To do.
Beneath this sentence is a listing. Return its lines from the one containing "(401, 229) = (411, 443): turquoise" through the last, exactly, and omit the pictures.

=== Section Start ===

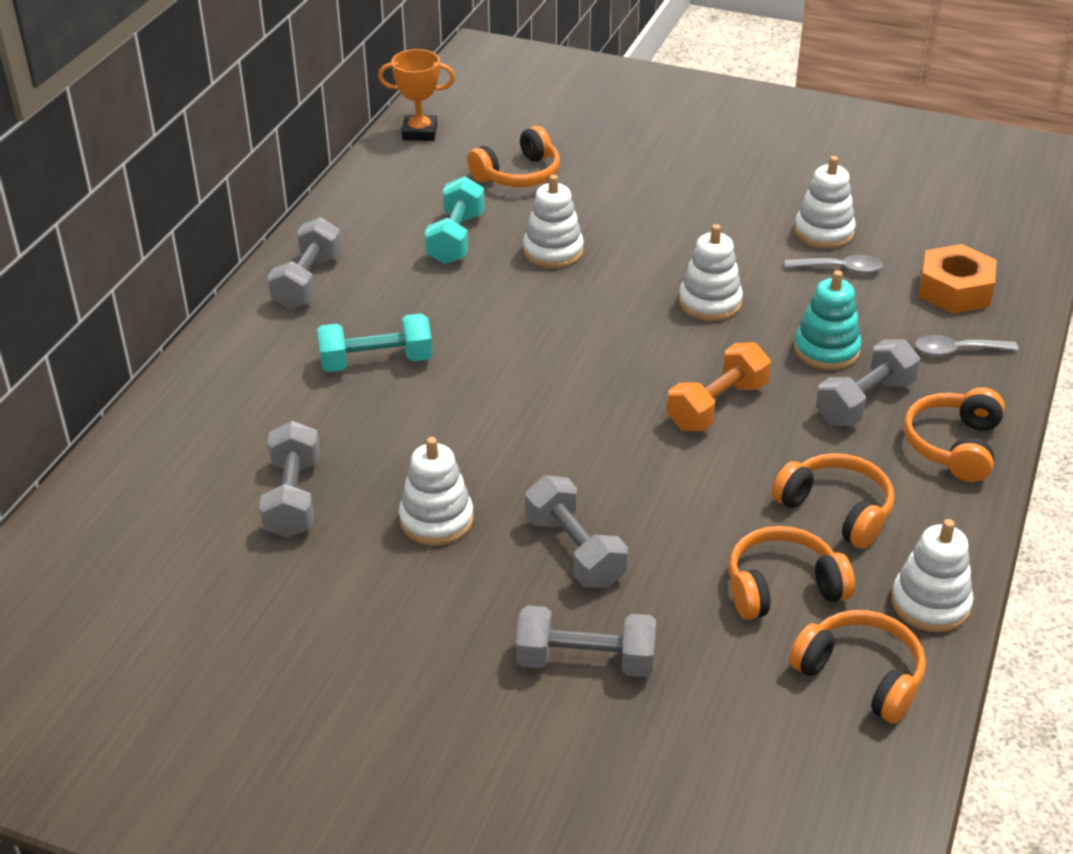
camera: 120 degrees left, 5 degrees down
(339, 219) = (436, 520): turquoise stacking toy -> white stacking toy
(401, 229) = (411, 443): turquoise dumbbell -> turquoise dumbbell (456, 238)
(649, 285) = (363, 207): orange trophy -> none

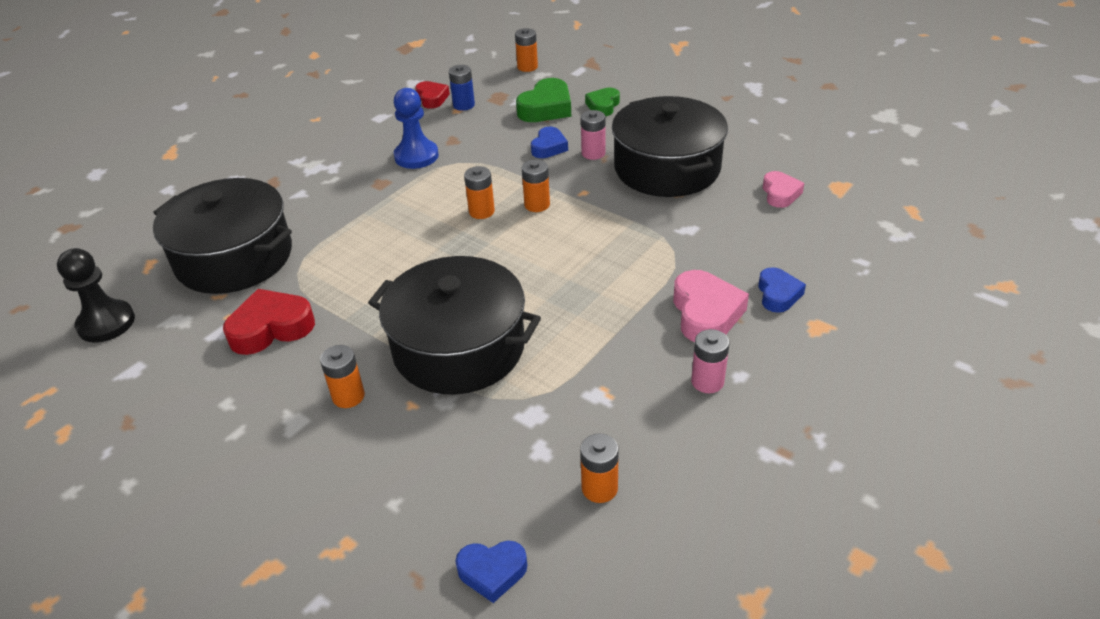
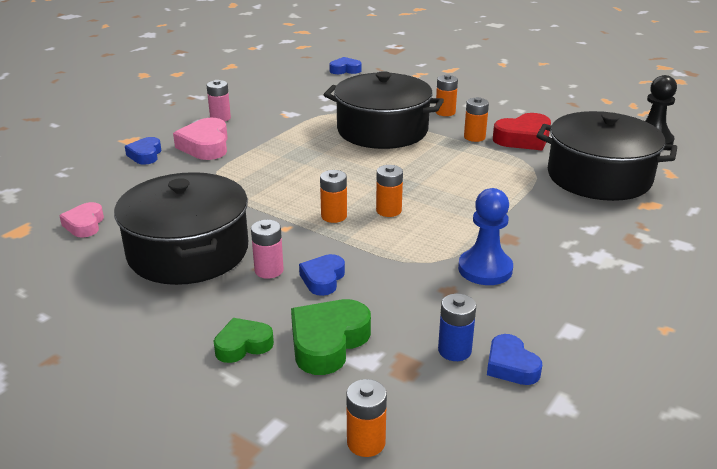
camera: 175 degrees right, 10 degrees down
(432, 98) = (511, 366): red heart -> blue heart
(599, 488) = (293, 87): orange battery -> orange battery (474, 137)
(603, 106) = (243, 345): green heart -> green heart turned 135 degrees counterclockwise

=== Section End ===

Expected answer.
(401, 229) = (411, 443): turquoise dumbbell -> turquoise dumbbell (456, 238)
(649, 285) = (363, 207): orange trophy -> none

camera: 175 degrees right, 10 degrees down
(432, 98) = (511, 366): red heart -> blue heart
(599, 488) = (293, 87): orange battery -> orange battery (474, 137)
(603, 106) = (243, 345): green heart -> green heart turned 135 degrees counterclockwise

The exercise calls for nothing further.